Work instructions:
A line below contains "(437, 247) = (577, 279): none", and a later one contains "(531, 194) = (576, 203): none". Repeat both, with every line between them, exactly.

Data to use:
=== Begin Enclosure ===
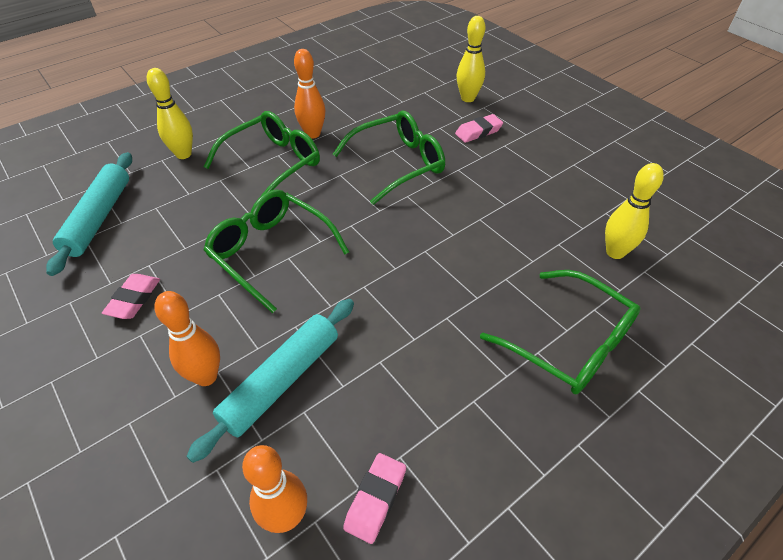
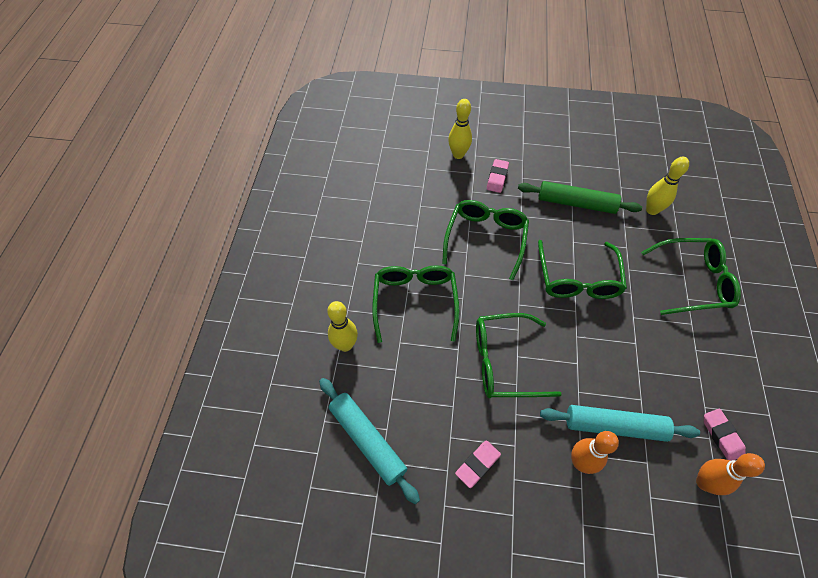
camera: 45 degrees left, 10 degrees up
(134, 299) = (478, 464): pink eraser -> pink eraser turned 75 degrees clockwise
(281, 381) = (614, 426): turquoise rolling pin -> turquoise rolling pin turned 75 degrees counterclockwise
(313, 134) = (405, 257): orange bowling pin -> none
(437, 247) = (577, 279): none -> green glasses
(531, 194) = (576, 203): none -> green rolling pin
=== End Enclosure ===
=== Begin Enclosure ===
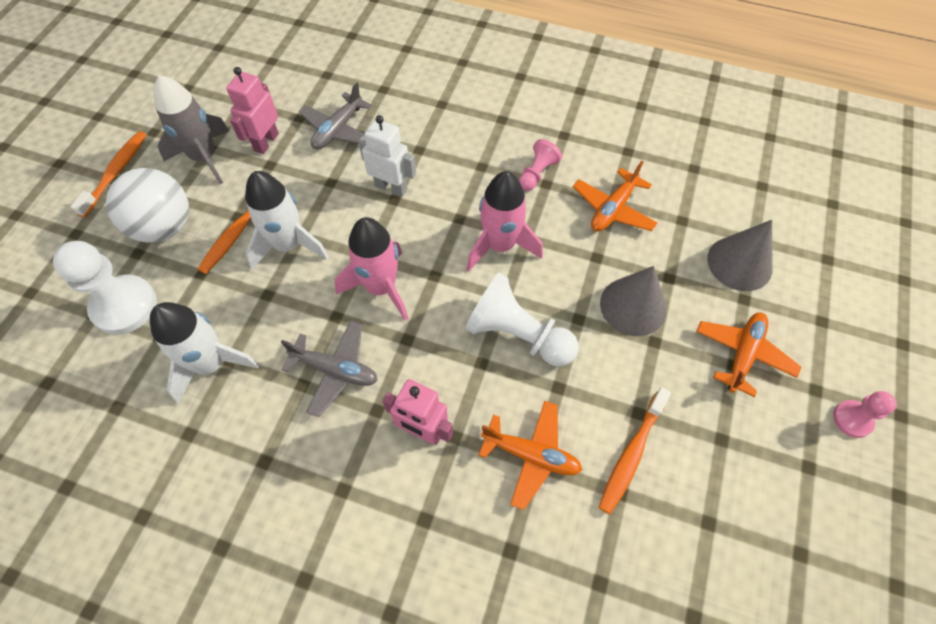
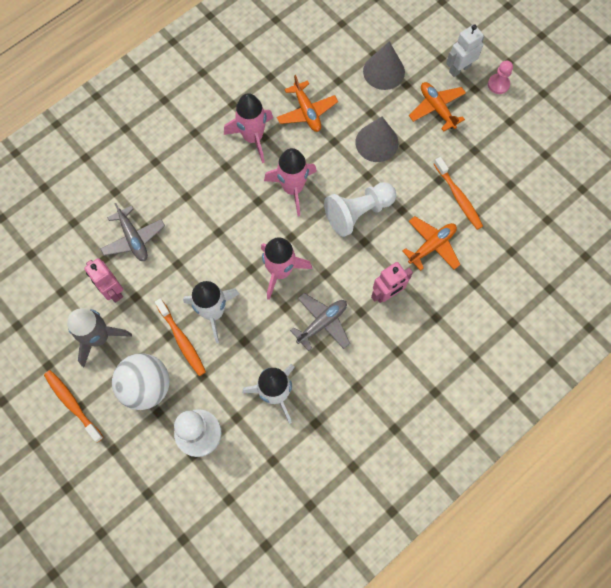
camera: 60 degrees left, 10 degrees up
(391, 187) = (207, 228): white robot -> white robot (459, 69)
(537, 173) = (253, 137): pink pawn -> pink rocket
=== End Enclosure ===
Response to this task:
(437, 247) = (577, 279): none -> green glasses
(531, 194) = (576, 203): none -> green rolling pin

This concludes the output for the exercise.